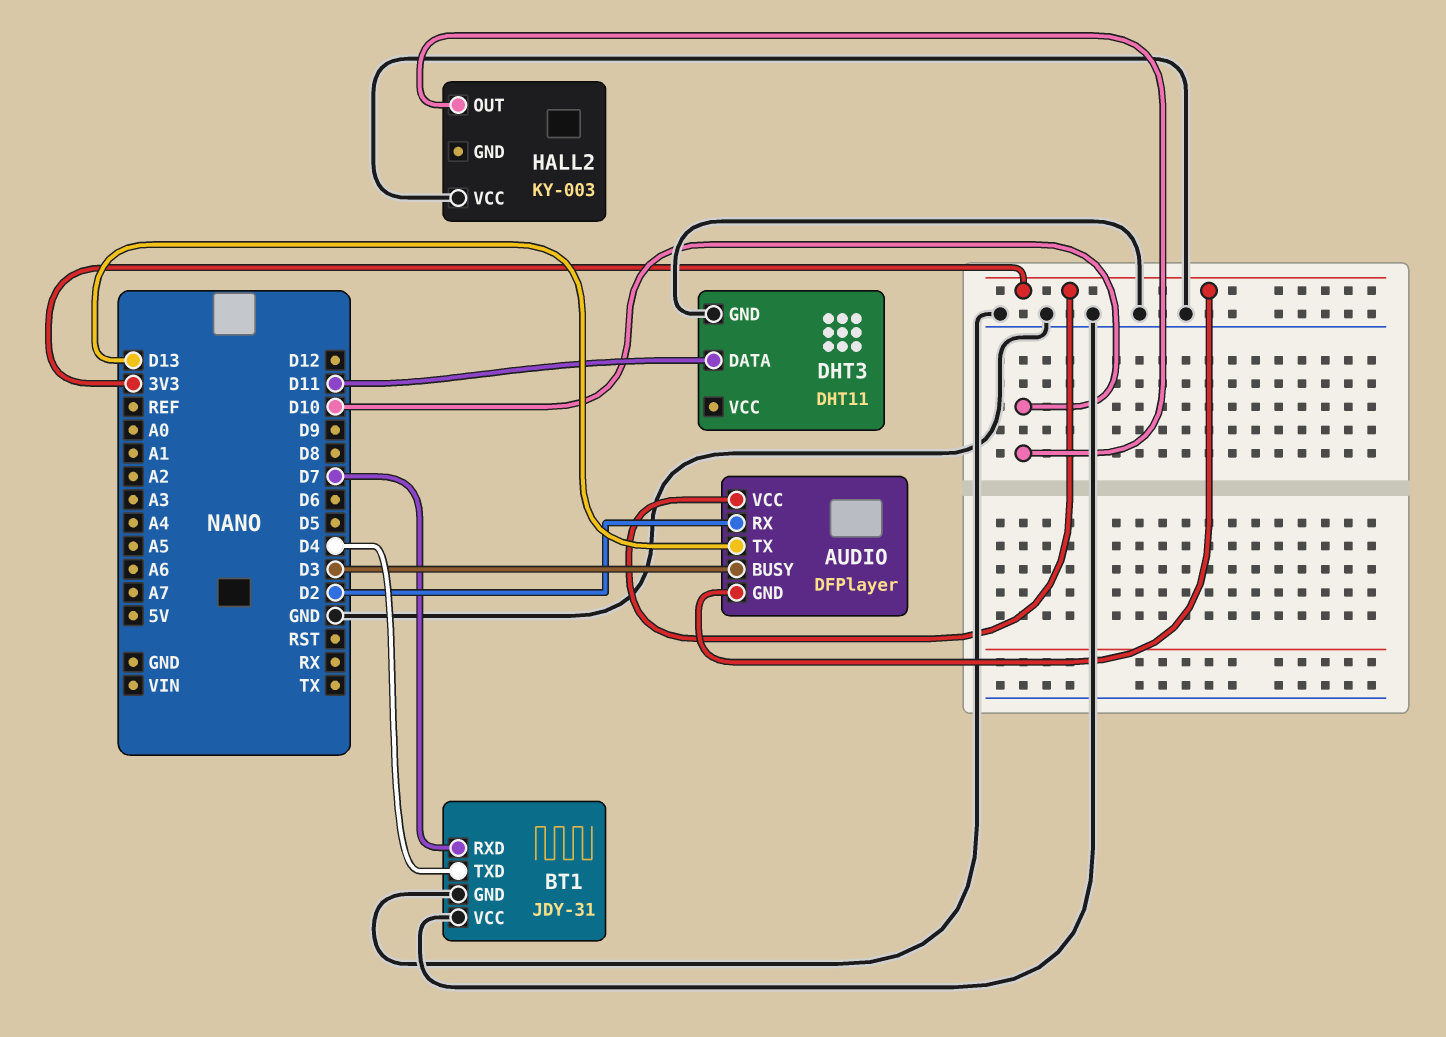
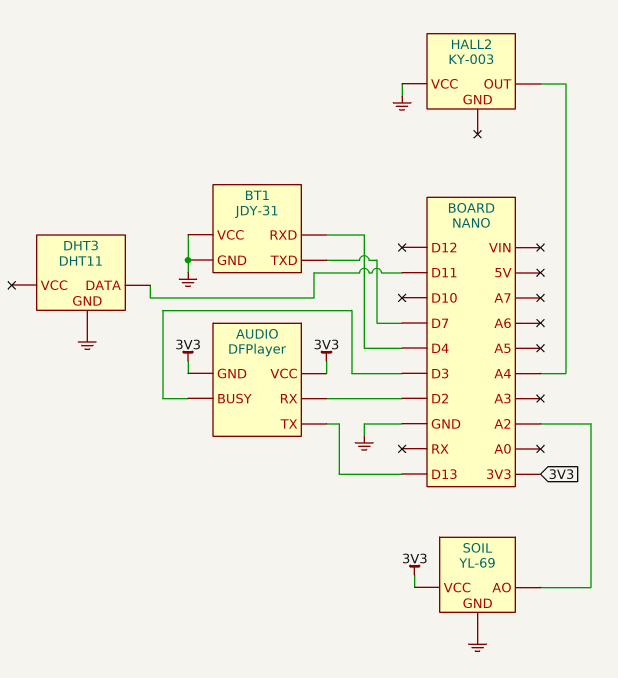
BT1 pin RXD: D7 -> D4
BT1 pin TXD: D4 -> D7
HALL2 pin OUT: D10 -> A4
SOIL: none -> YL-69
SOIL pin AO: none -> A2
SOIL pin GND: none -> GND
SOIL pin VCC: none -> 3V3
________________________
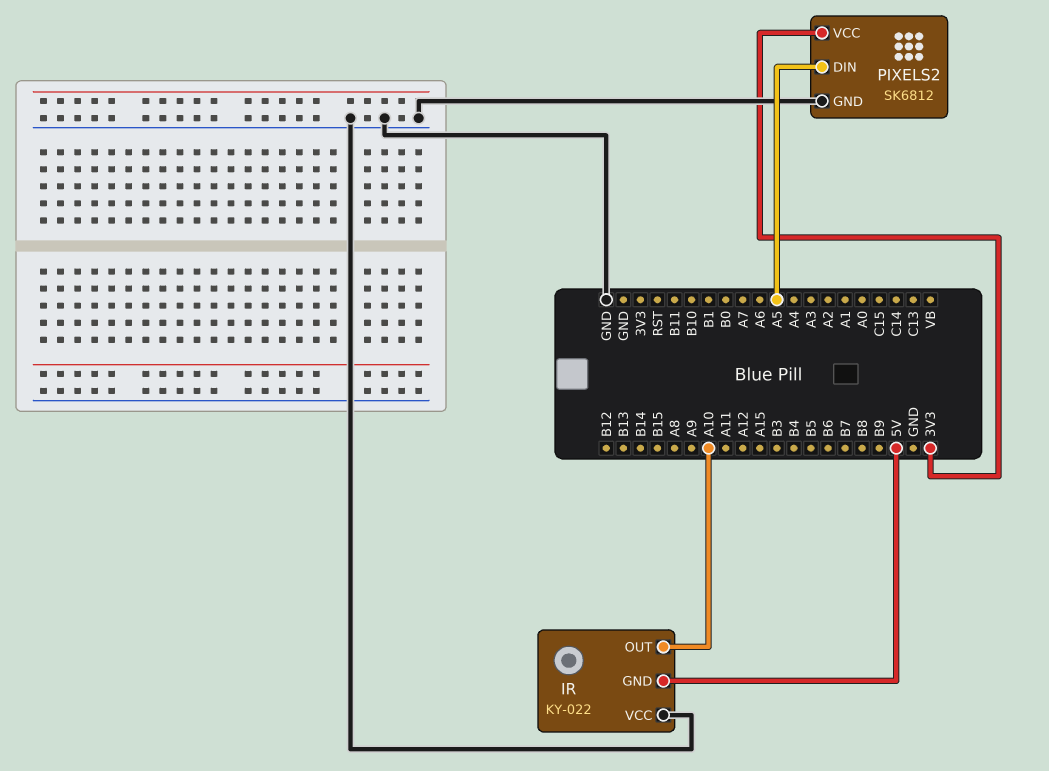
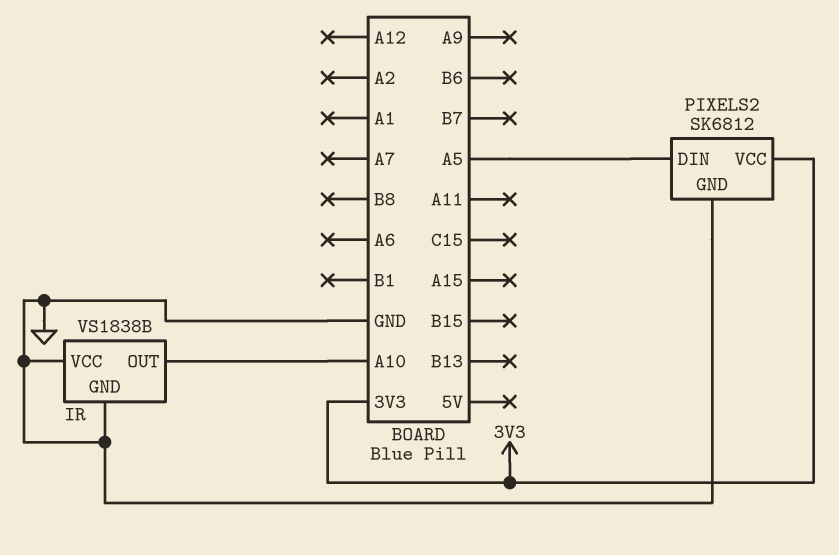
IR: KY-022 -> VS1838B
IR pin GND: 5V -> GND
________________________
→ EXERCISE OBJECTIVE:
For this task, write out exactly the lines of the entries above, starting at the line with "BT1 pin RXD: D7 -> D4" and ending at the line with "SOIL pin VCC: none -> 3V3", both included, and no others.

→ TASK RESPONSE:
BT1 pin RXD: D7 -> D4
BT1 pin TXD: D4 -> D7
HALL2 pin OUT: D10 -> A4
SOIL: none -> YL-69
SOIL pin AO: none -> A2
SOIL pin GND: none -> GND
SOIL pin VCC: none -> 3V3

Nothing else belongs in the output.